# [To do]
Exactly as they appear, retype the lines from the one containing "purple brick H1:H2 level 1 -> none" through the final line of the data below. Leave pictures out.

# [Entries supplied]
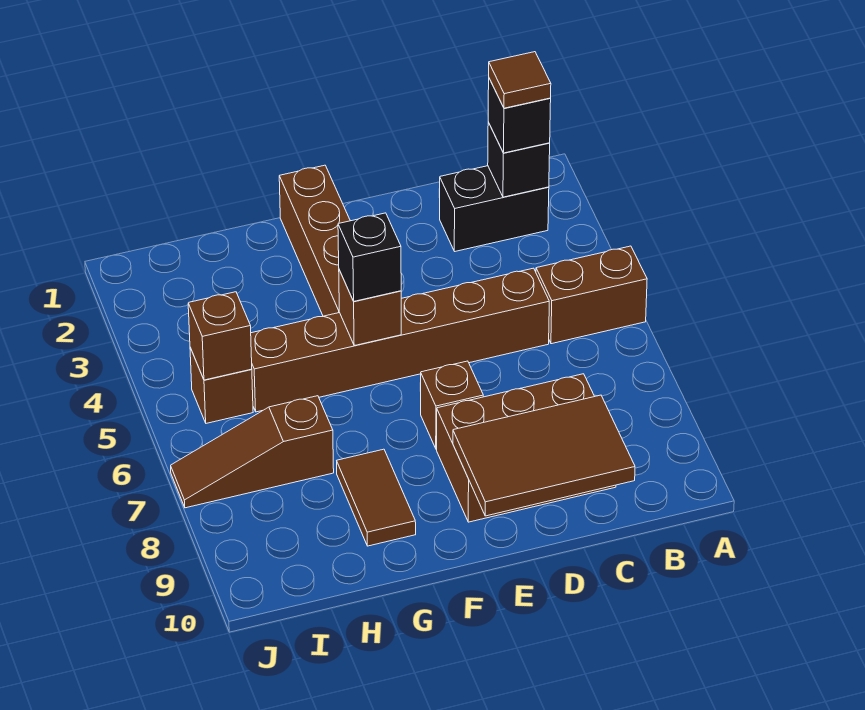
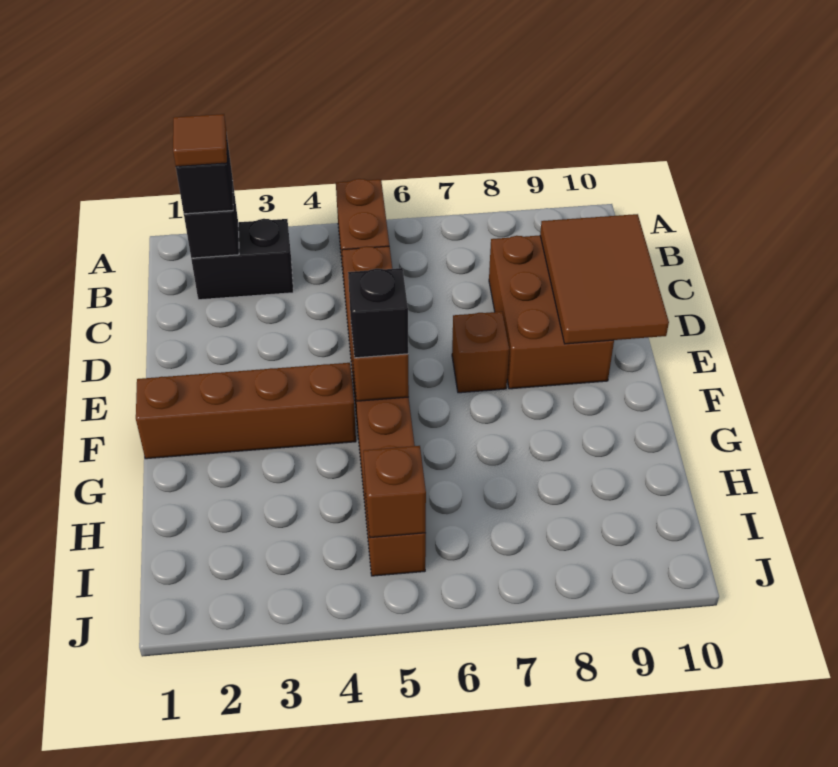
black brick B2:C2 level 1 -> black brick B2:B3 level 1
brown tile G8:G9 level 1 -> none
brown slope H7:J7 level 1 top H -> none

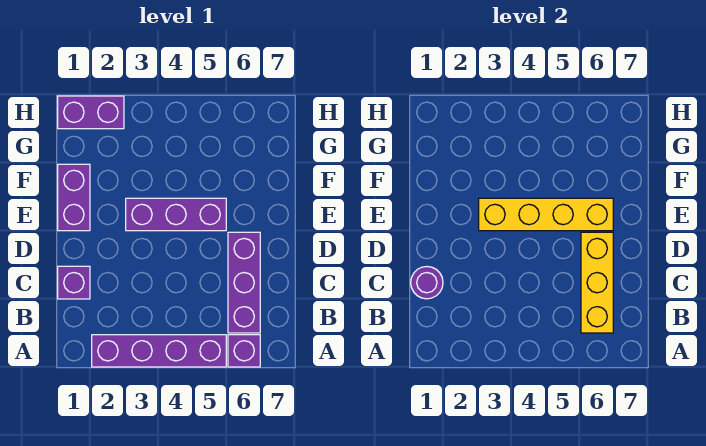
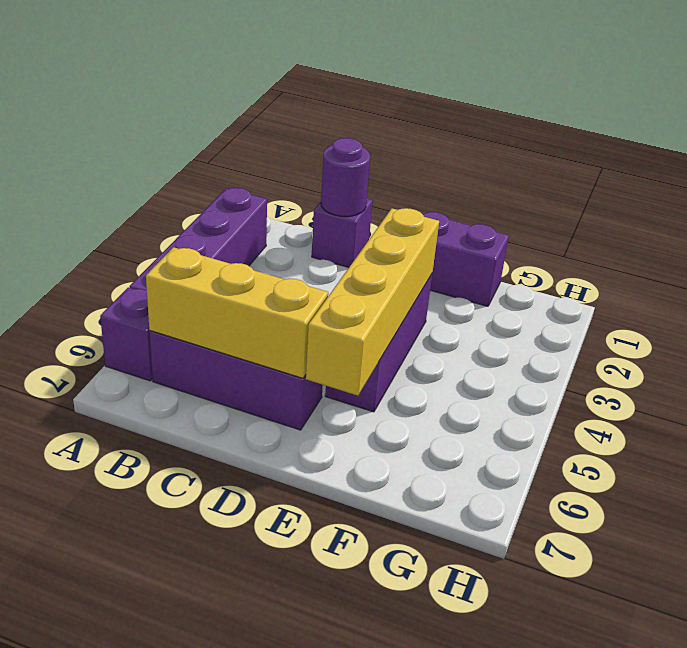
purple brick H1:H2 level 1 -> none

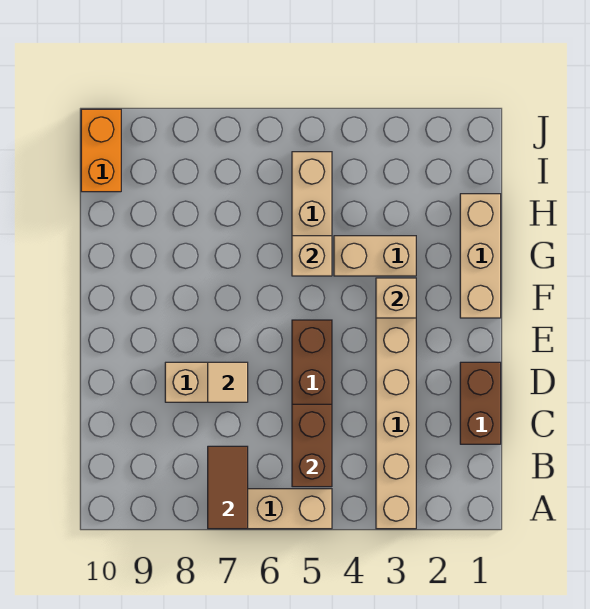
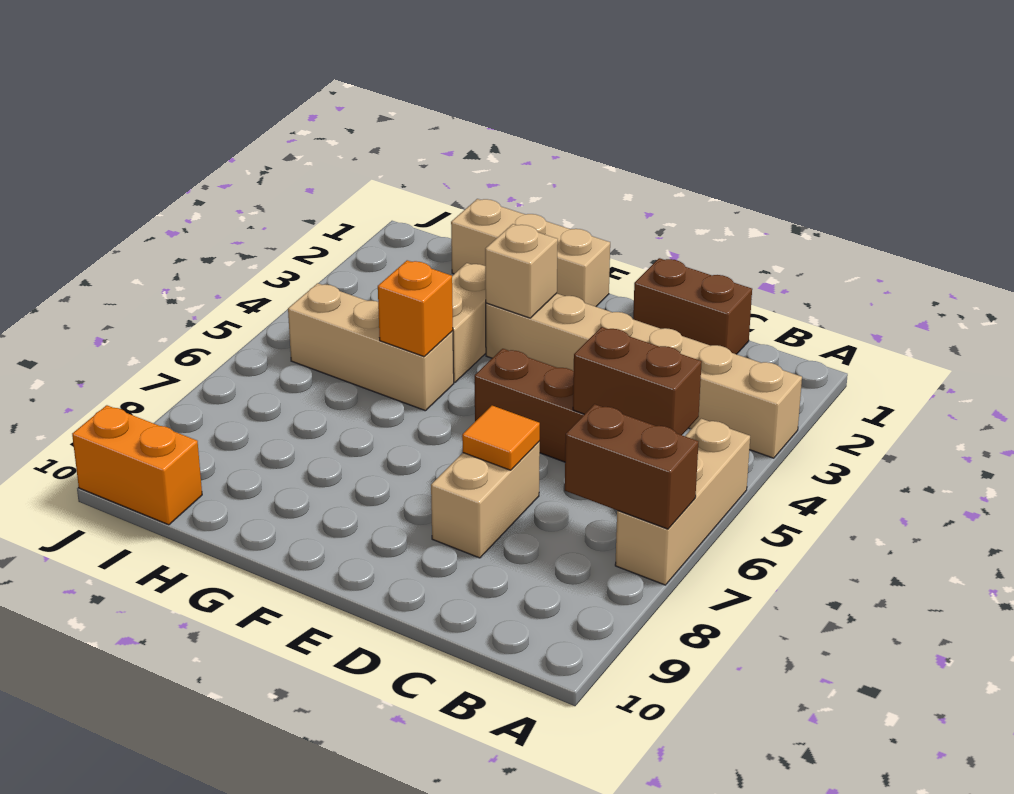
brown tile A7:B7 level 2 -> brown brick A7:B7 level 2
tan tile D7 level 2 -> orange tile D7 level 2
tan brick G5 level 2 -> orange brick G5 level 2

# [Result for this exercise]
purple brick H1:H2 level 1 -> none

brown tile A7:B7 level 2 -> brown brick A7:B7 level 2
tan tile D7 level 2 -> orange tile D7 level 2
tan brick G5 level 2 -> orange brick G5 level 2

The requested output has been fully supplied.